SUPPLIED RECORDS:

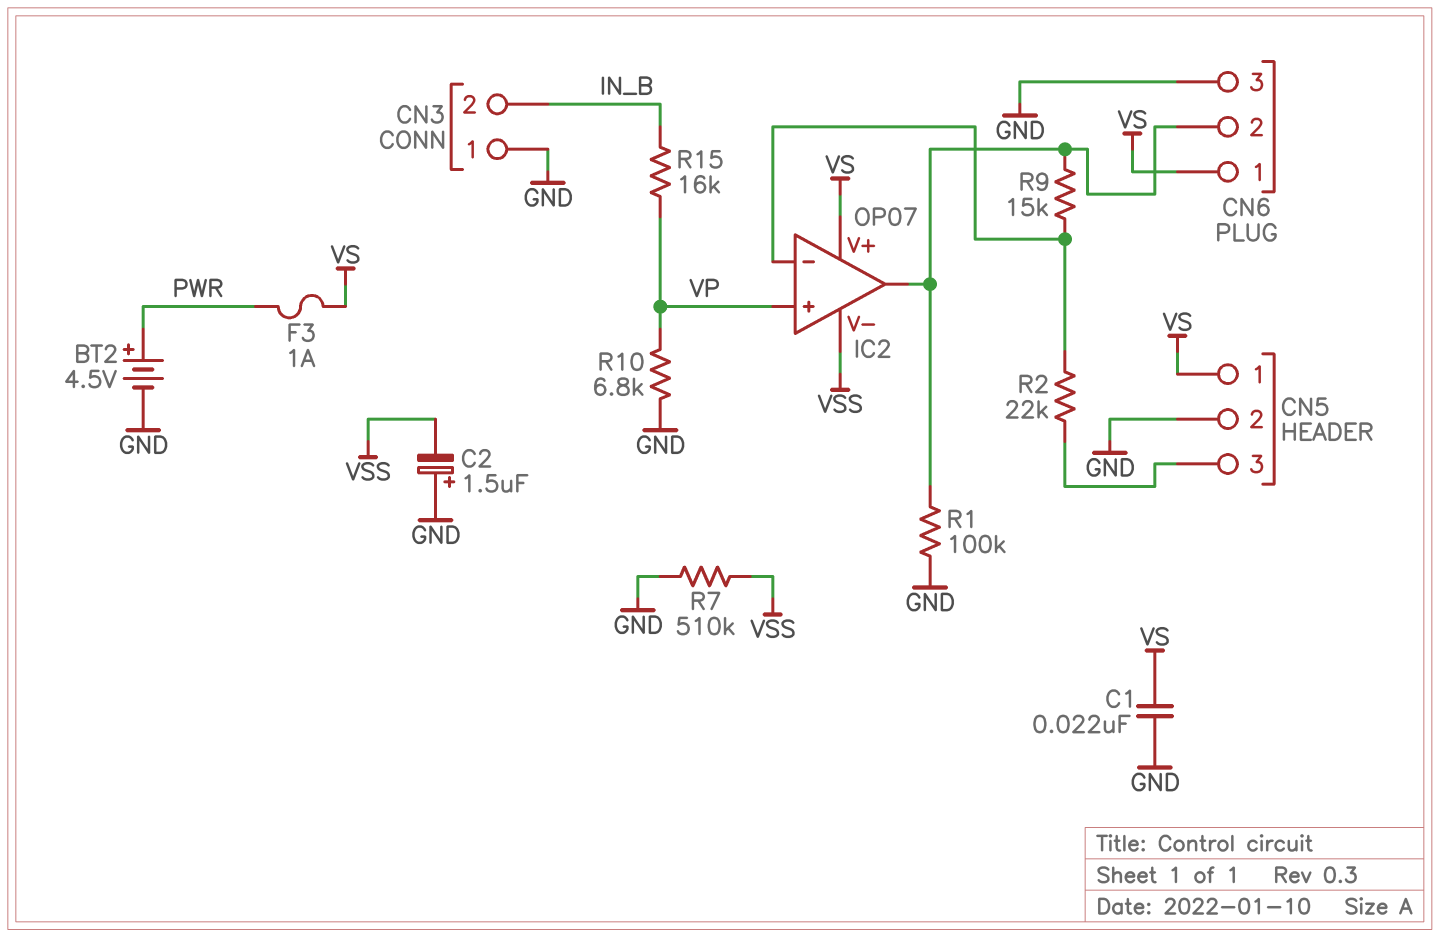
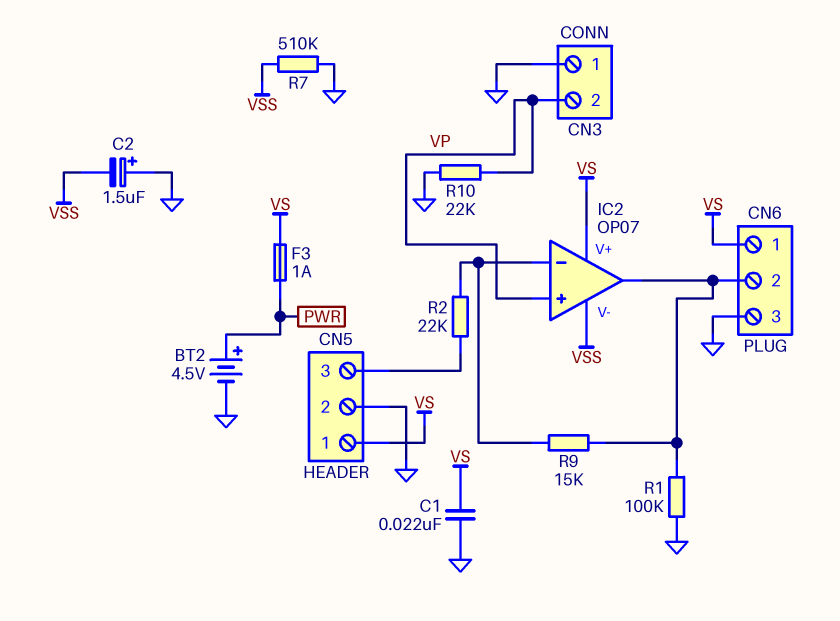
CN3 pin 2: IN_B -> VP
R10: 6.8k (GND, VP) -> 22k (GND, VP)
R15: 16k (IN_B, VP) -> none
...
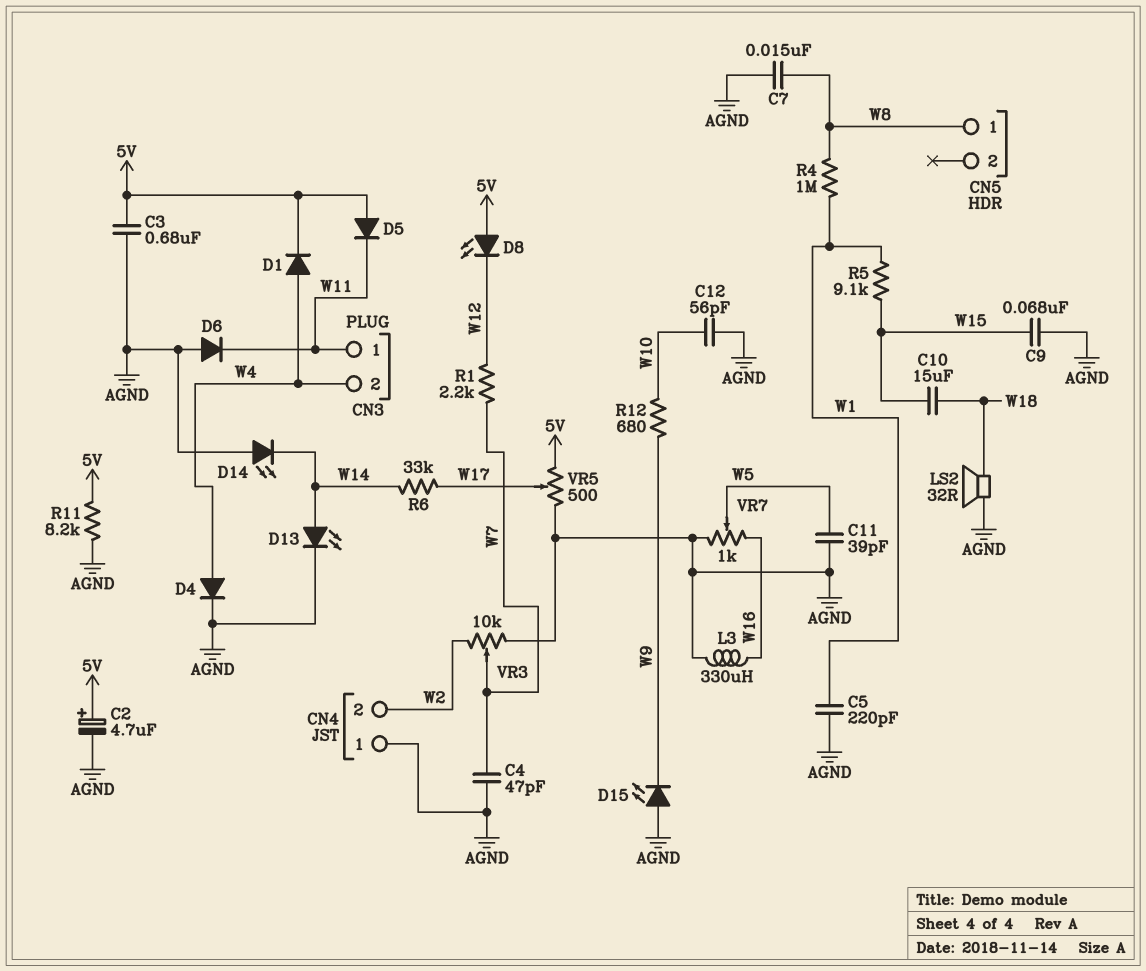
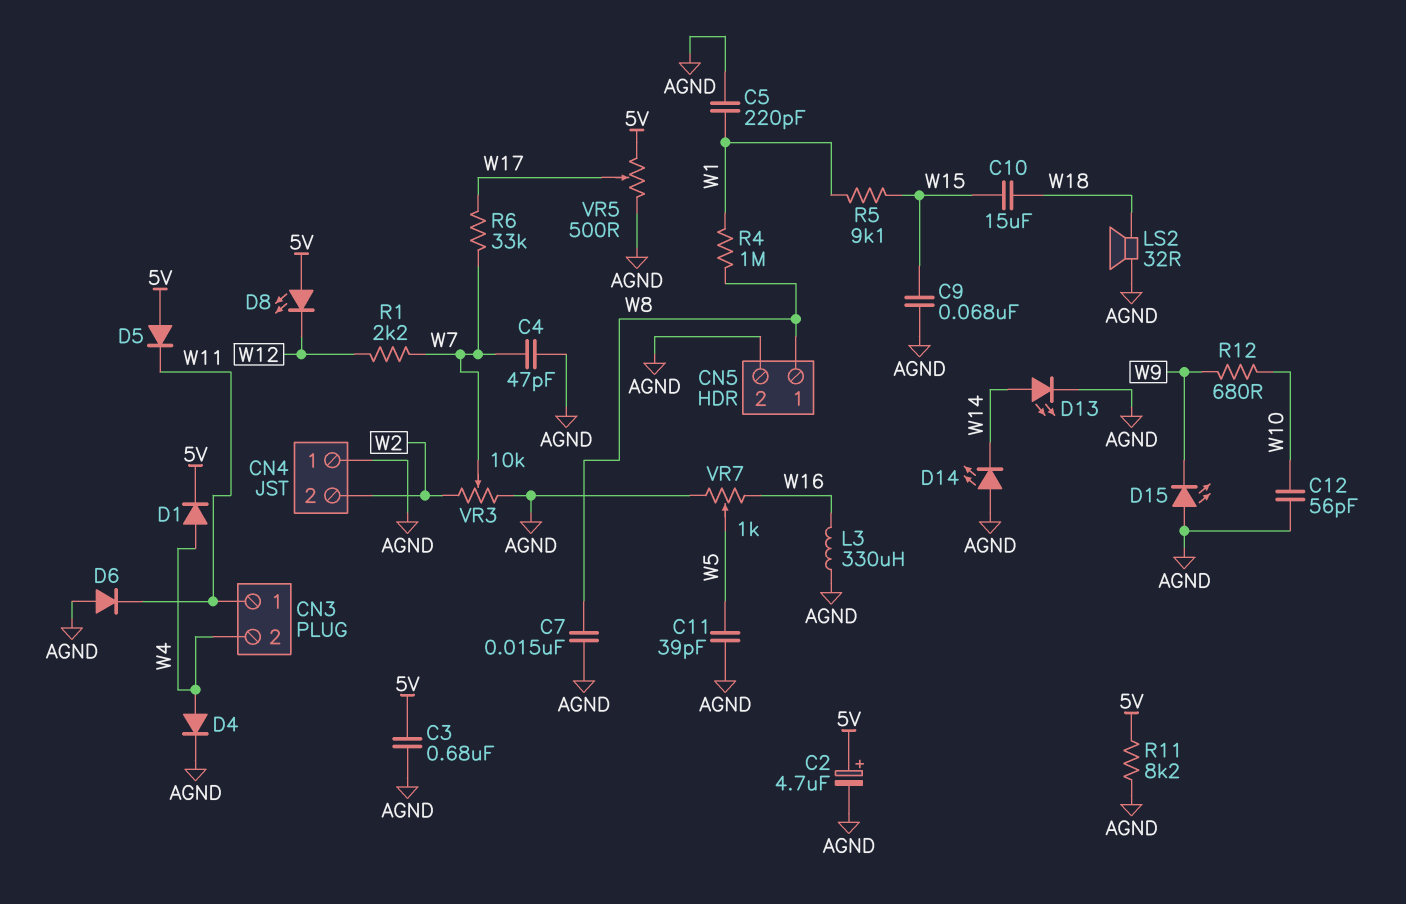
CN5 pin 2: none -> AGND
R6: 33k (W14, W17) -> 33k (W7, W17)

WORK REQUEST: Retype exactly the span of lines from the one with "CN3 pin 2: IN_B -> VP" through the one with "R15: 16k (IN_B, VP) -> none"; include both ends and omit the rest of the material.

EXPECTED OUTPUT:
CN3 pin 2: IN_B -> VP
R10: 6.8k (GND, VP) -> 22k (GND, VP)
R15: 16k (IN_B, VP) -> none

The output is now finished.